** Opening Available records block **

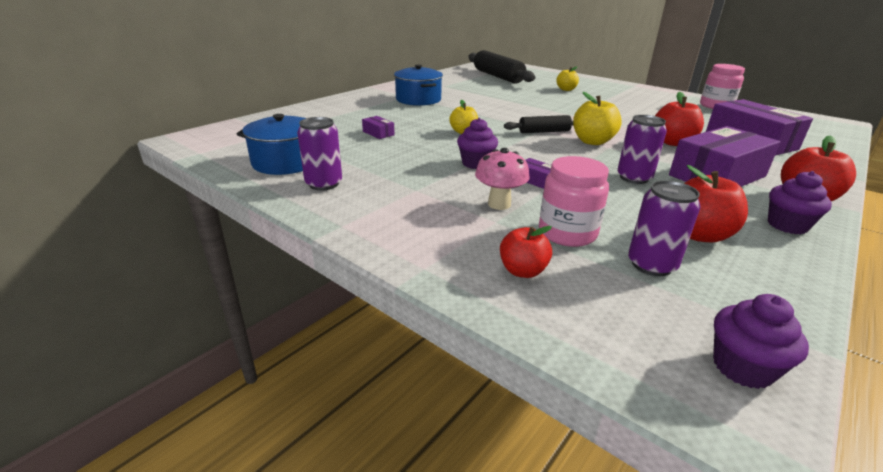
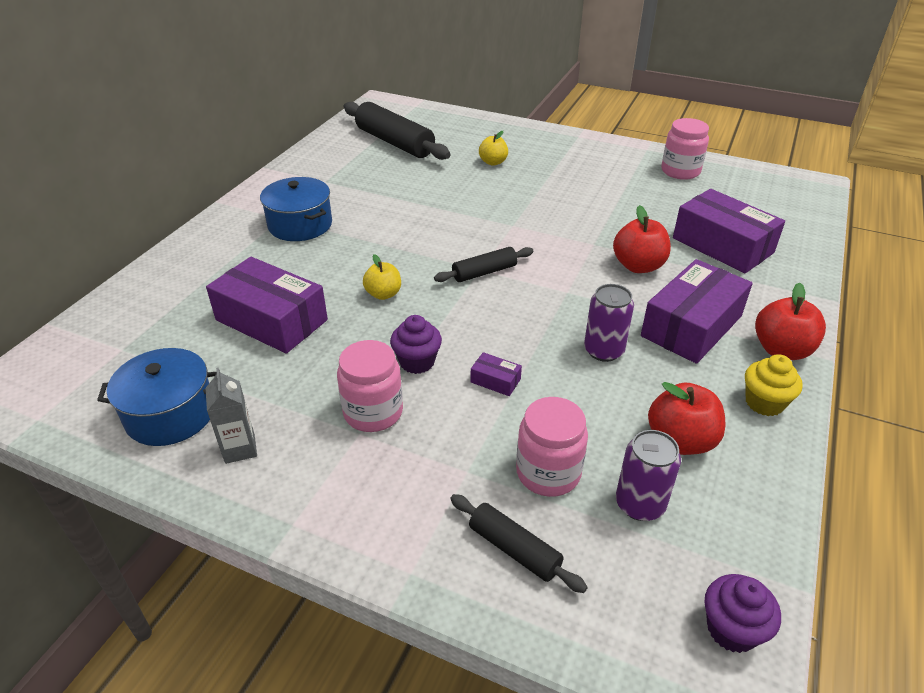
camera: 15 degrees left, 10 degrees up
(324, 184) = (240, 449): purple can -> grey carton
(378, 133) = (271, 320): purple box -> purple box, size x2.44
(431, 181) = (373, 412): none -> pink jar
(499, 204) = (463, 438): pink mushroom -> none
(522, 271) = (514, 549): red apple -> black rolling pin
(592, 141) = (546, 283): yellow apple -> none
(787, 225) = (764, 403): purple cupcake -> yellow cupcake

** Closing Available records block **

*Instructions to follow*. From the line containing "(522, 271) = (514, 549): red" to the final line of the data, repeat each line exactly. Include both ends.

*Answer space*.
(522, 271) = (514, 549): red apple -> black rolling pin
(592, 141) = (546, 283): yellow apple -> none
(787, 225) = (764, 403): purple cupcake -> yellow cupcake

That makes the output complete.